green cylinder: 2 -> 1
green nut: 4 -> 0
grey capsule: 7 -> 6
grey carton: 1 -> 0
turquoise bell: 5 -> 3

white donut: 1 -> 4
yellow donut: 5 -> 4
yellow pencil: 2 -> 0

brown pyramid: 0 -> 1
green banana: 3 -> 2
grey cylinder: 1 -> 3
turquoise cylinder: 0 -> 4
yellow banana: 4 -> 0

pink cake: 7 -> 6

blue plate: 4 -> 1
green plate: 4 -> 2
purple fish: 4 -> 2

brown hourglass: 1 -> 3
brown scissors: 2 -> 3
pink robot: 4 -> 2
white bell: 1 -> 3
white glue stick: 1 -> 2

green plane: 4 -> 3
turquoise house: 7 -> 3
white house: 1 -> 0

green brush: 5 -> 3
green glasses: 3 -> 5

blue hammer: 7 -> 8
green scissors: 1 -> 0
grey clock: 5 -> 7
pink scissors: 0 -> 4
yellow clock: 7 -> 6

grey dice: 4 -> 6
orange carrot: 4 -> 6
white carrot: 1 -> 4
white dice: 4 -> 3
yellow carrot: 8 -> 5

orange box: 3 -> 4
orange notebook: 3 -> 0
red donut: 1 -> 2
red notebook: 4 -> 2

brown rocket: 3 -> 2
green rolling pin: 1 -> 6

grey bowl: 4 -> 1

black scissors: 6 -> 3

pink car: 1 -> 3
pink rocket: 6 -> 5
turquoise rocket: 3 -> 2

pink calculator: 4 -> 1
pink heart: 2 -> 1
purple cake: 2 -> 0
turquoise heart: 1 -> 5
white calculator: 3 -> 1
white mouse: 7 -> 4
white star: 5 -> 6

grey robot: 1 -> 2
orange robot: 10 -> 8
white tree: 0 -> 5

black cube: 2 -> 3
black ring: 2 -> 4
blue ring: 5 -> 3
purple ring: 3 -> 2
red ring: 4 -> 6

┄┄┄┄┄┄┄┄┄┄┄┄┄┄┄┄┄┄┄┄

■ **What you will do**
Give the data again. Keep every line identical.

■ **Solution below**
green cylinder: 2 -> 1
green nut: 4 -> 0
grey capsule: 7 -> 6
grey carton: 1 -> 0
turquoise bell: 5 -> 3

white donut: 1 -> 4
yellow donut: 5 -> 4
yellow pencil: 2 -> 0

brown pyramid: 0 -> 1
green banana: 3 -> 2
grey cylinder: 1 -> 3
turquoise cylinder: 0 -> 4
yellow banana: 4 -> 0

pink cake: 7 -> 6

blue plate: 4 -> 1
green plate: 4 -> 2
purple fish: 4 -> 2

brown hourglass: 1 -> 3
brown scissors: 2 -> 3
pink robot: 4 -> 2
white bell: 1 -> 3
white glue stick: 1 -> 2

green plane: 4 -> 3
turquoise house: 7 -> 3
white house: 1 -> 0

green brush: 5 -> 3
green glasses: 3 -> 5

blue hammer: 7 -> 8
green scissors: 1 -> 0
grey clock: 5 -> 7
pink scissors: 0 -> 4
yellow clock: 7 -> 6

grey dice: 4 -> 6
orange carrot: 4 -> 6
white carrot: 1 -> 4
white dice: 4 -> 3
yellow carrot: 8 -> 5

orange box: 3 -> 4
orange notebook: 3 -> 0
red donut: 1 -> 2
red notebook: 4 -> 2

brown rocket: 3 -> 2
green rolling pin: 1 -> 6

grey bowl: 4 -> 1

black scissors: 6 -> 3

pink car: 1 -> 3
pink rocket: 6 -> 5
turquoise rocket: 3 -> 2

pink calculator: 4 -> 1
pink heart: 2 -> 1
purple cake: 2 -> 0
turquoise heart: 1 -> 5
white calculator: 3 -> 1
white mouse: 7 -> 4
white star: 5 -> 6

grey robot: 1 -> 2
orange robot: 10 -> 8
white tree: 0 -> 5

black cube: 2 -> 3
black ring: 2 -> 4
blue ring: 5 -> 3
purple ring: 3 -> 2
red ring: 4 -> 6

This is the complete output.